Work instruction
Exactly the lines from the one containing "blue star: (121, 90) -> (221, 174), size x1.5" through the end of the listing below are required, restated word for word and without pictures.

Material to process
++++++

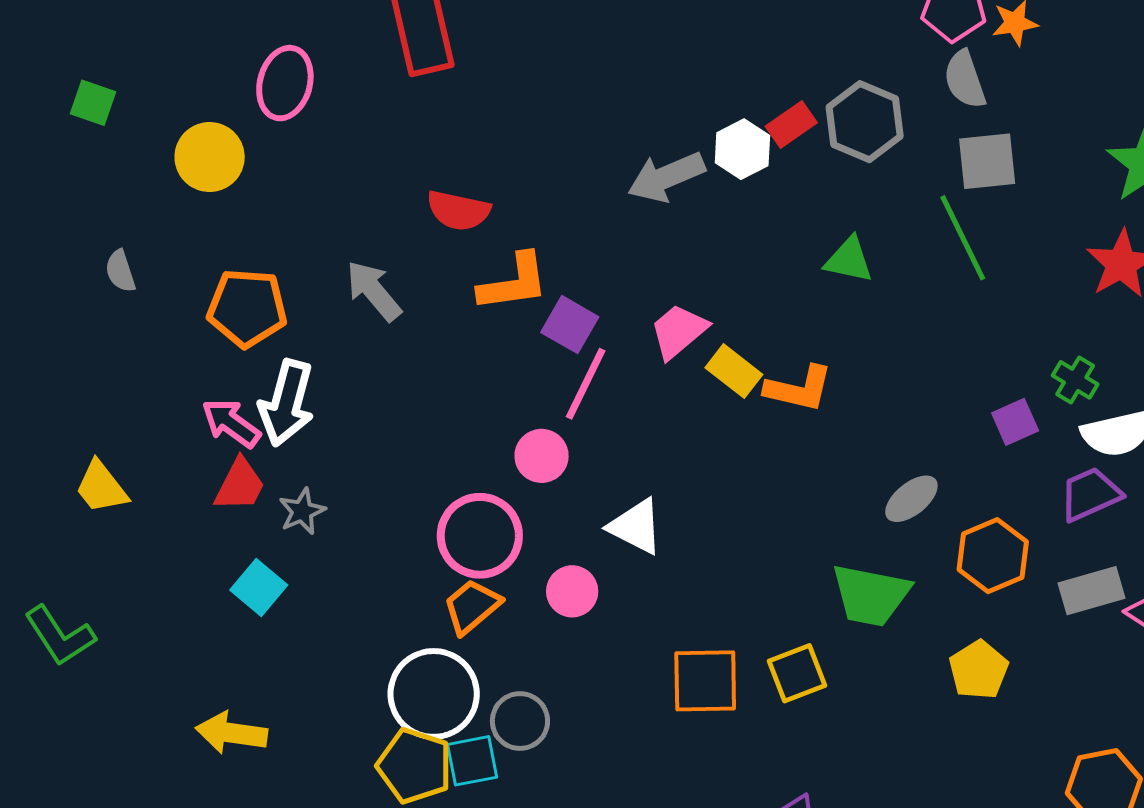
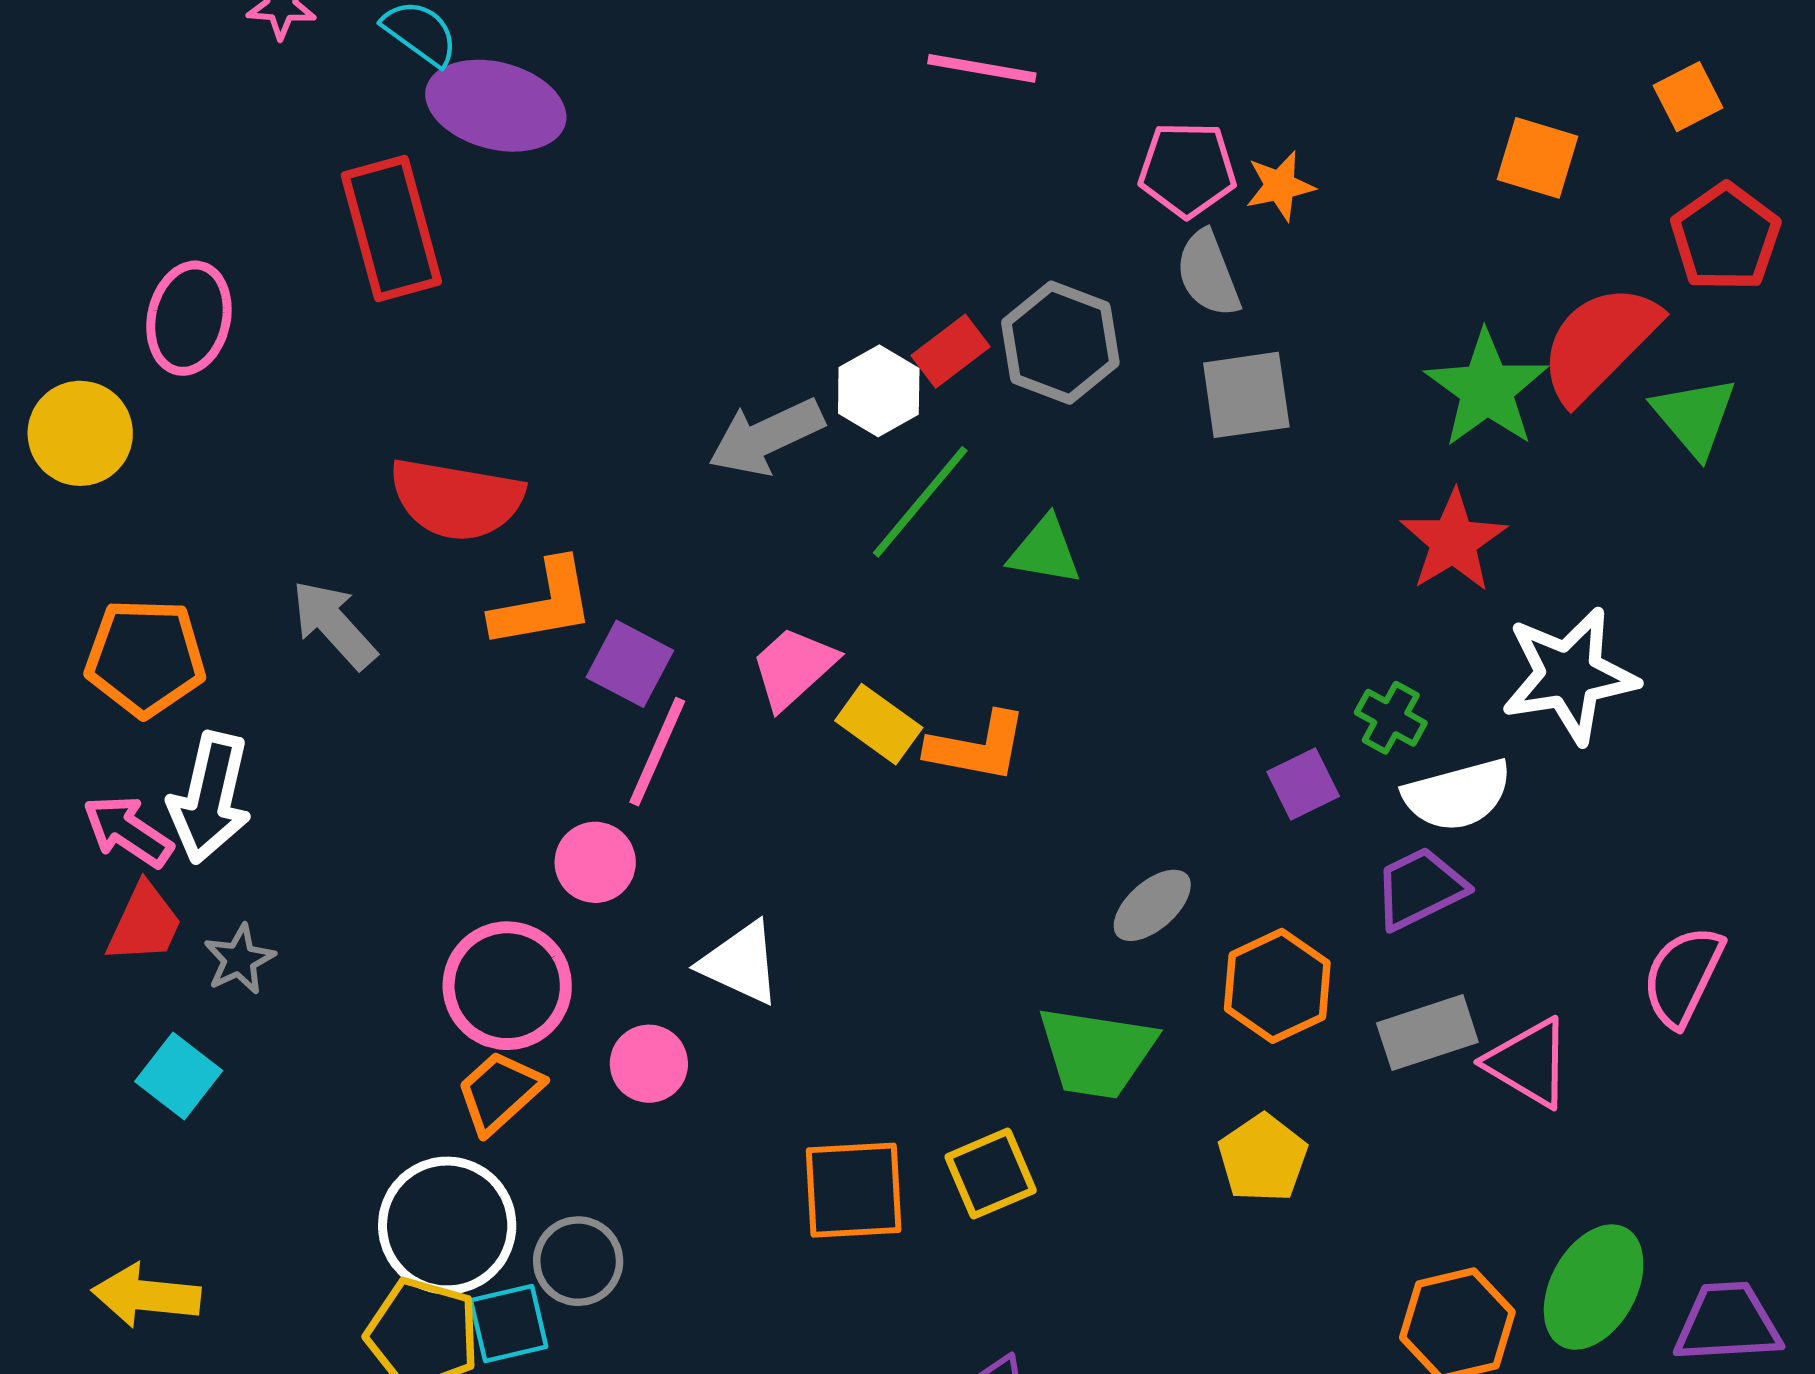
red semicircle: (458, 210) -> (456, 499), size x1.4
green line: (963, 238) -> (920, 502), moved, turned 68

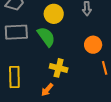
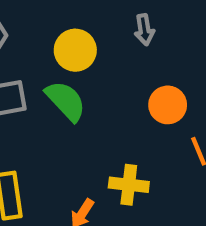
yellow cross: (59, 68) -> (129, 185), moved

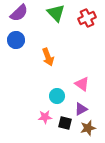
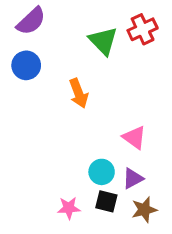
green triangle: (56, 13) -> (103, 41), moved
cyan circle: (57, 96) -> (102, 172), moved
pink star: (45, 117) -> (69, 208), moved

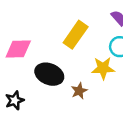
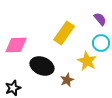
yellow star: (103, 68) -> (87, 61), turned 30

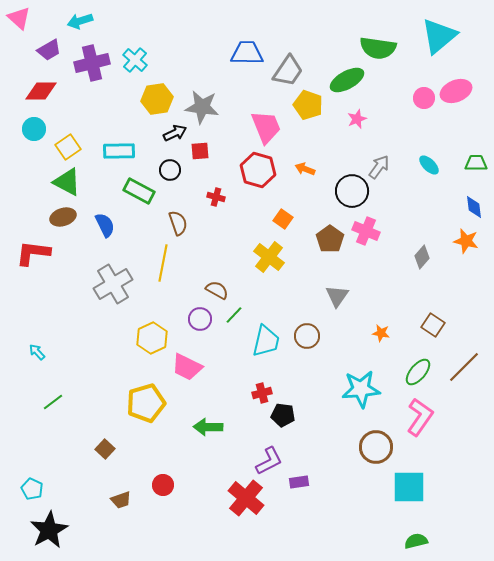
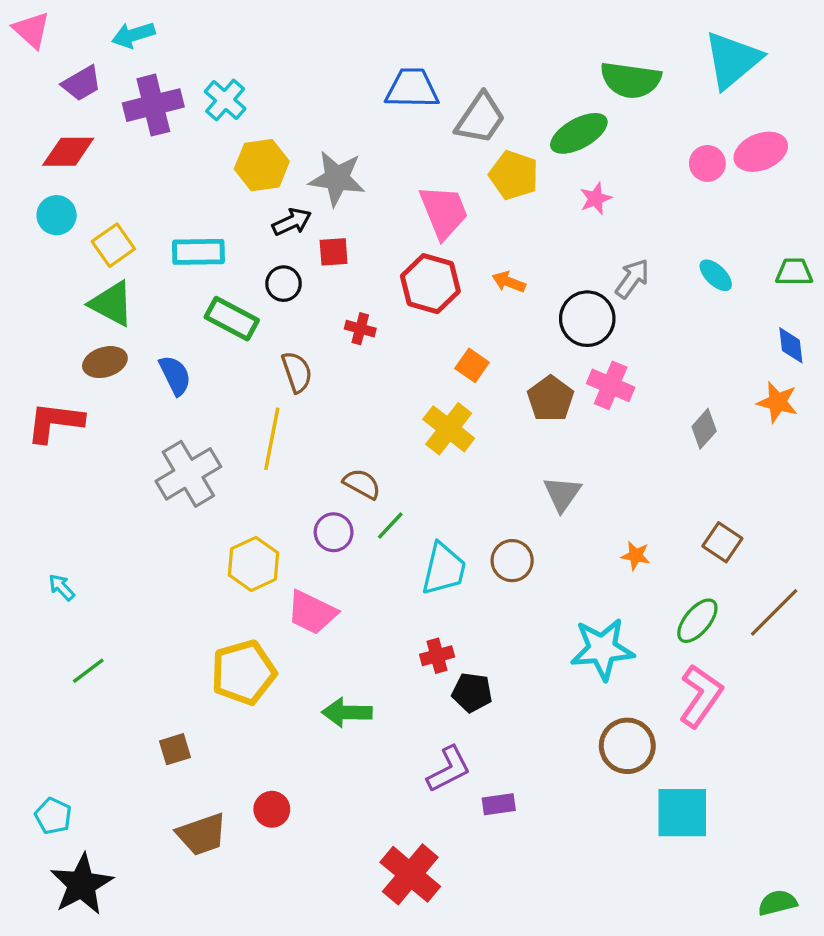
brown square: (105, 449) -> (175, 749), turned 30
red cross: (246, 498) -> (410, 874), moved
brown trapezoid: (121, 500) -> (202, 834), size x1.5
green semicircle: (416, 541) -> (777, 903), moved

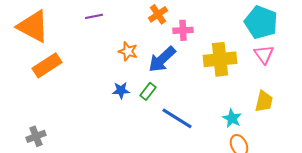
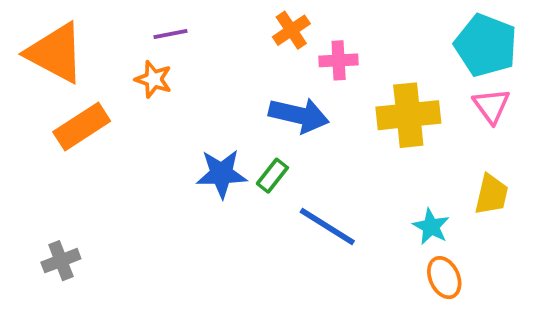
orange star: (128, 51) -> (153, 79), moved
blue arrow: (162, 59) -> (299, 115), turned -124
blue star: (121, 90) -> (221, 174), size x1.5

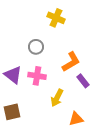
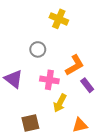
pink cross: (37, 76) -> (49, 80), moved
brown square: (12, 112) -> (30, 123), moved

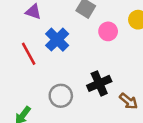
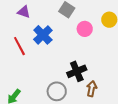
gray circle: (61, 96) -> (57, 91), moved
brown arrow: (129, 101) -> (92, 89), moved, turned -119

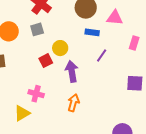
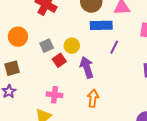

++++++

Answer
blue star: (121, 90) -> (221, 174), size x1.5

pink cross: (37, 76) -> (49, 80), moved
brown square: (12, 112) -> (30, 123), moved

gray circle: (61, 96) -> (57, 91), moved
brown arrow: (129, 101) -> (92, 89), moved, turned -119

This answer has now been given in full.